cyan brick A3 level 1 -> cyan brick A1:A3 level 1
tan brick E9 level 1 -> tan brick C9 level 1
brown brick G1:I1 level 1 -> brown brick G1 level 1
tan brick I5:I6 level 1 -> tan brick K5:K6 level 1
--
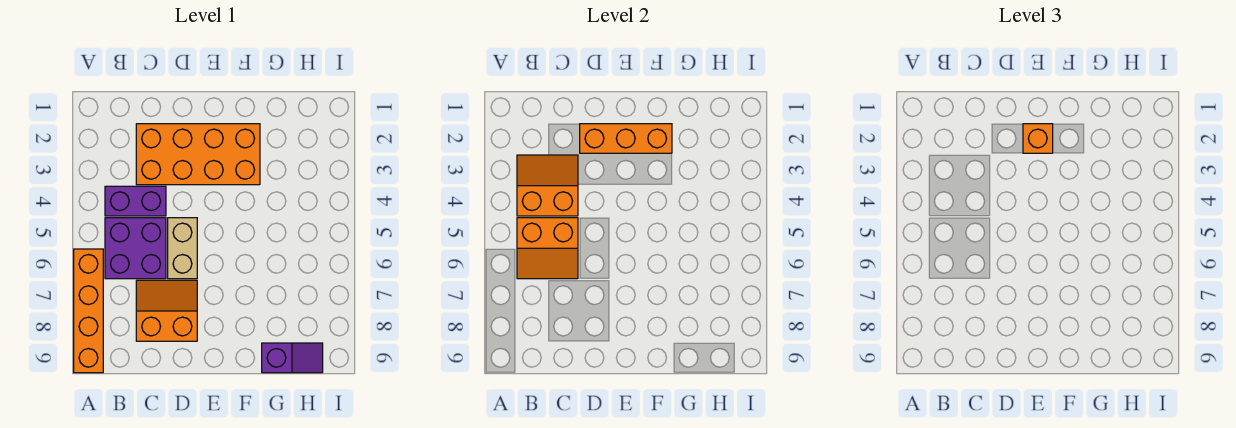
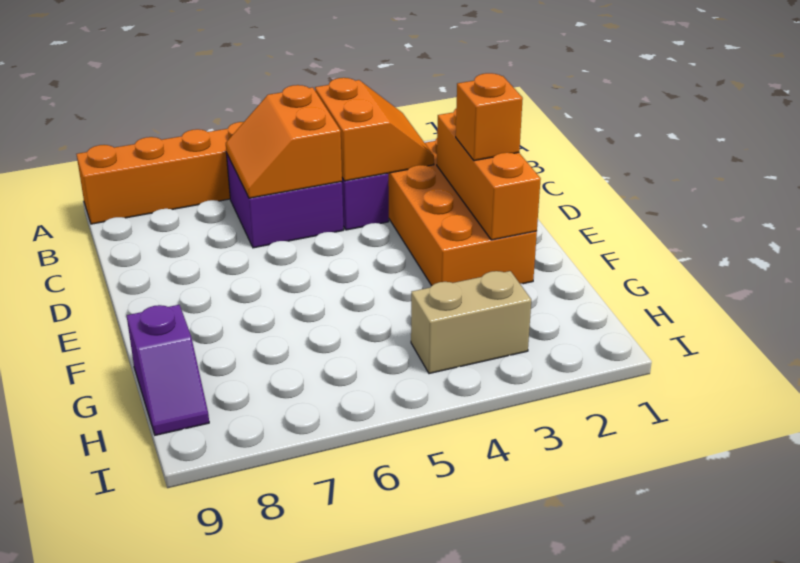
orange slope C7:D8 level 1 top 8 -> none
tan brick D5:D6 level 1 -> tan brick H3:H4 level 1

Problem statement: From the line containing "cyan brick A3" down to the line containing "tan brick I5:I6" in the material above, reproduce every line exactly, including the two end lines.

Solution:
cyan brick A3 level 1 -> cyan brick A1:A3 level 1
tan brick E9 level 1 -> tan brick C9 level 1
brown brick G1:I1 level 1 -> brown brick G1 level 1
tan brick I5:I6 level 1 -> tan brick K5:K6 level 1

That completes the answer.